(Work to complete): Edit the entries below so that every occurrence of "green square" becomes "green box", and leave all other text unchanged.

(Input rows):
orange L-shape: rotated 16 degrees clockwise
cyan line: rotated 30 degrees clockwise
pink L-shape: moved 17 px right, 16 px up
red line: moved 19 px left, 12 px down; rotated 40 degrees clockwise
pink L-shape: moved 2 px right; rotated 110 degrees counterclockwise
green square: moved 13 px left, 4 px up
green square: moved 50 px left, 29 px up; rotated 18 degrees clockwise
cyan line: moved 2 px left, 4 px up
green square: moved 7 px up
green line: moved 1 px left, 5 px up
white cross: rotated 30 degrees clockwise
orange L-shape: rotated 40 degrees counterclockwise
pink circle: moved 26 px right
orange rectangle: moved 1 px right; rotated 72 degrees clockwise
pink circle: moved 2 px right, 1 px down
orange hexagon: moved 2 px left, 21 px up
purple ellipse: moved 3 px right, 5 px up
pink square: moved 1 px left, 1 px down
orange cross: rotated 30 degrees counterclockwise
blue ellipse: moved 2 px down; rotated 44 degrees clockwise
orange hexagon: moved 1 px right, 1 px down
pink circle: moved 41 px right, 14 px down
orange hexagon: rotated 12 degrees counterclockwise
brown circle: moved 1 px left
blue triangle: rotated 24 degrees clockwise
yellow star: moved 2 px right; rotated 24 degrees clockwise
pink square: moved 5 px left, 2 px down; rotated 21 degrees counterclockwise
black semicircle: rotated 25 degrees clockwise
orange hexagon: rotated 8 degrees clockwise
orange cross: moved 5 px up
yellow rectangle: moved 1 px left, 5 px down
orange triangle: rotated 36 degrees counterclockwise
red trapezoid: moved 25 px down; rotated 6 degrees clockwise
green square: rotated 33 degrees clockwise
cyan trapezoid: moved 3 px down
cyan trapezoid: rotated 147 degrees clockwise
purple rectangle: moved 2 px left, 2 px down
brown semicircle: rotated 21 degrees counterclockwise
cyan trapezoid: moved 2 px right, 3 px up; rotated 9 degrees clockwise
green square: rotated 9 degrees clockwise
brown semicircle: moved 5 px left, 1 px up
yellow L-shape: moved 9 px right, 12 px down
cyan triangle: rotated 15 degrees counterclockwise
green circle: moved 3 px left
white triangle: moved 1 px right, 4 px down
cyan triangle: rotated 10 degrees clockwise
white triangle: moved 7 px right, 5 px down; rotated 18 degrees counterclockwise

(Solution):
orange L-shape: rotated 16 degrees clockwise
cyan line: rotated 30 degrees clockwise
pink L-shape: moved 17 px right, 16 px up
red line: moved 19 px left, 12 px down; rotated 40 degrees clockwise
pink L-shape: moved 2 px right; rotated 110 degrees counterclockwise
green box: moved 13 px left, 4 px up
green box: moved 50 px left, 29 px up; rotated 18 degrees clockwise
cyan line: moved 2 px left, 4 px up
green box: moved 7 px up
green line: moved 1 px left, 5 px up
white cross: rotated 30 degrees clockwise
orange L-shape: rotated 40 degrees counterclockwise
pink circle: moved 26 px right
orange rectangle: moved 1 px right; rotated 72 degrees clockwise
pink circle: moved 2 px right, 1 px down
orange hexagon: moved 2 px left, 21 px up
purple ellipse: moved 3 px right, 5 px up
pink square: moved 1 px left, 1 px down
orange cross: rotated 30 degrees counterclockwise
blue ellipse: moved 2 px down; rotated 44 degrees clockwise
orange hexagon: moved 1 px right, 1 px down
pink circle: moved 41 px right, 14 px down
orange hexagon: rotated 12 degrees counterclockwise
brown circle: moved 1 px left
blue triangle: rotated 24 degrees clockwise
yellow star: moved 2 px right; rotated 24 degrees clockwise
pink square: moved 5 px left, 2 px down; rotated 21 degrees counterclockwise
black semicircle: rotated 25 degrees clockwise
orange hexagon: rotated 8 degrees clockwise
orange cross: moved 5 px up
yellow rectangle: moved 1 px left, 5 px down
orange triangle: rotated 36 degrees counterclockwise
red trapezoid: moved 25 px down; rotated 6 degrees clockwise
green box: rotated 33 degrees clockwise
cyan trapezoid: moved 3 px down
cyan trapezoid: rotated 147 degrees clockwise
purple rectangle: moved 2 px left, 2 px down
brown semicircle: rotated 21 degrees counterclockwise
cyan trapezoid: moved 2 px right, 3 px up; rotated 9 degrees clockwise
green box: rotated 9 degrees clockwise
brown semicircle: moved 5 px left, 1 px up
yellow L-shape: moved 9 px right, 12 px down
cyan triangle: rotated 15 degrees counterclockwise
green circle: moved 3 px left
white triangle: moved 1 px right, 4 px down
cyan triangle: rotated 10 degrees clockwise
white triangle: moved 7 px right, 5 px down; rotated 18 degrees counterclockwise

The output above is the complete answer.